§ **Data supplied**
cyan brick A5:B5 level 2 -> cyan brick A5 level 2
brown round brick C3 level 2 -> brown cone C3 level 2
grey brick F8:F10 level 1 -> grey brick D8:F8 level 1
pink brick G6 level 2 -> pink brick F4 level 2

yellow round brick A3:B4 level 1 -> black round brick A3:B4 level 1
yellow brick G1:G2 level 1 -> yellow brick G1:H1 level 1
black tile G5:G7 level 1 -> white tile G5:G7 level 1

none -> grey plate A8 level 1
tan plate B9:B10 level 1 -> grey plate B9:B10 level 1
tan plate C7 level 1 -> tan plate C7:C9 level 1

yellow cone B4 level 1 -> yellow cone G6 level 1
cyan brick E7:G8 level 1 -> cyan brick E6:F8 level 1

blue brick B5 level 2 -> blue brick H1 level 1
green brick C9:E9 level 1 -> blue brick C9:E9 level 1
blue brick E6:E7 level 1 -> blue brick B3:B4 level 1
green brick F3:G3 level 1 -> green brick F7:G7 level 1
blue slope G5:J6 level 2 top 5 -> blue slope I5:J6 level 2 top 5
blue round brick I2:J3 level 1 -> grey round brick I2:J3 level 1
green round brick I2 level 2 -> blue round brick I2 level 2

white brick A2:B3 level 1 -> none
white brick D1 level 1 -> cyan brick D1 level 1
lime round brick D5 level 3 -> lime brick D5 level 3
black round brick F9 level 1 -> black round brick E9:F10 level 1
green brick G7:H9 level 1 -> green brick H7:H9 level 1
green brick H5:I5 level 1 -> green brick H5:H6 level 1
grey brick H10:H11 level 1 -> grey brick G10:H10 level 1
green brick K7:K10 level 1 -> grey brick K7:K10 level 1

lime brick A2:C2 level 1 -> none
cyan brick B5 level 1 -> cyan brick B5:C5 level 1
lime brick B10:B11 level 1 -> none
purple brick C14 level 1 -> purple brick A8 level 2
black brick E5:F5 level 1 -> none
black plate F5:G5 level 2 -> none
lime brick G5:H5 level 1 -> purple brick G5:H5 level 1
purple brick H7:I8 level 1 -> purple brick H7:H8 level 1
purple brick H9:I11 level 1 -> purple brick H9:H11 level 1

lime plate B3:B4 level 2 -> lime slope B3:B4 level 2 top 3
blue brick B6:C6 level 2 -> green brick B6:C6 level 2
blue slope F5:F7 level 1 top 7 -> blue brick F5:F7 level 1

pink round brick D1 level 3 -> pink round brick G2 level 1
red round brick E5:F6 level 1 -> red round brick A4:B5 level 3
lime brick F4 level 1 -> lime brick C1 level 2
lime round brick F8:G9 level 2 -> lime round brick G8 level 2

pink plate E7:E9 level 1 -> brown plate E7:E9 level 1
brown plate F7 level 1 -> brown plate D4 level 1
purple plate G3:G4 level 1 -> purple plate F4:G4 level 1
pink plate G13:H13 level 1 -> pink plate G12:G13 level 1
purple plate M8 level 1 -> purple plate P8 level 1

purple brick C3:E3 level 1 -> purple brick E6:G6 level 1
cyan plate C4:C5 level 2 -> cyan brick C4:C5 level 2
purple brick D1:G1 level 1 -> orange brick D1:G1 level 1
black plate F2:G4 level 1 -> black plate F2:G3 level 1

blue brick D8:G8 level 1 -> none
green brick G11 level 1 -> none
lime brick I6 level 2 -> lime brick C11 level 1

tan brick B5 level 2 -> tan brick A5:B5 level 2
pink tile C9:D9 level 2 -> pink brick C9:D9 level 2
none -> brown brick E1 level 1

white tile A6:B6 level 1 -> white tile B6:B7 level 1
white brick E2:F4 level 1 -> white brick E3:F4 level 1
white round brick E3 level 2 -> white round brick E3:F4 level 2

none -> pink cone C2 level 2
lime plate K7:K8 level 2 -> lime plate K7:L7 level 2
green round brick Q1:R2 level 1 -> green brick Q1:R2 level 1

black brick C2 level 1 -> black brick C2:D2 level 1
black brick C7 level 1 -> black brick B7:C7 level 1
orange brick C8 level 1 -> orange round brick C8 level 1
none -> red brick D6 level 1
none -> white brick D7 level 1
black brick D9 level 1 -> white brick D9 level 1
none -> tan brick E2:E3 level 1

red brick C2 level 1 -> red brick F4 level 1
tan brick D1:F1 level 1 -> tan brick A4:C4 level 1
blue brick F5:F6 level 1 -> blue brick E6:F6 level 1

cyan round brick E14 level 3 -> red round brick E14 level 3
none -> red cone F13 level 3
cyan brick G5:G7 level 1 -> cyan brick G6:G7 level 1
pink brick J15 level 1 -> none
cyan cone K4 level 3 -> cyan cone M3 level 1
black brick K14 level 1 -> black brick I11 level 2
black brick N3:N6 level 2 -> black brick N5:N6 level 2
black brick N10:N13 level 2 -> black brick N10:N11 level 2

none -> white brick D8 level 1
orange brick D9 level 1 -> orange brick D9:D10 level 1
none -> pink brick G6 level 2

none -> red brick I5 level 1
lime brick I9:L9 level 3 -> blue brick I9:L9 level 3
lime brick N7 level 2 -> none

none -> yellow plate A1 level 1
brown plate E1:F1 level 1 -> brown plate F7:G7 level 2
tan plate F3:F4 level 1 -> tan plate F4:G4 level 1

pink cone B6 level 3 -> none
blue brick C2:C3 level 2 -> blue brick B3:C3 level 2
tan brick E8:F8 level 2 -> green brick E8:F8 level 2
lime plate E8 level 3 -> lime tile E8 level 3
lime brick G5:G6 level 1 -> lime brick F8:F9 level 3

§ **Activity**
Please return every line from the first one in the records above down to the line containing "black tile G5:G7", including both, exactly as written and nothing more.

§ **Exercise result**
cyan brick A5:B5 level 2 -> cyan brick A5 level 2
brown round brick C3 level 2 -> brown cone C3 level 2
grey brick F8:F10 level 1 -> grey brick D8:F8 level 1
pink brick G6 level 2 -> pink brick F4 level 2

yellow round brick A3:B4 level 1 -> black round brick A3:B4 level 1
yellow brick G1:G2 level 1 -> yellow brick G1:H1 level 1
black tile G5:G7 level 1 -> white tile G5:G7 level 1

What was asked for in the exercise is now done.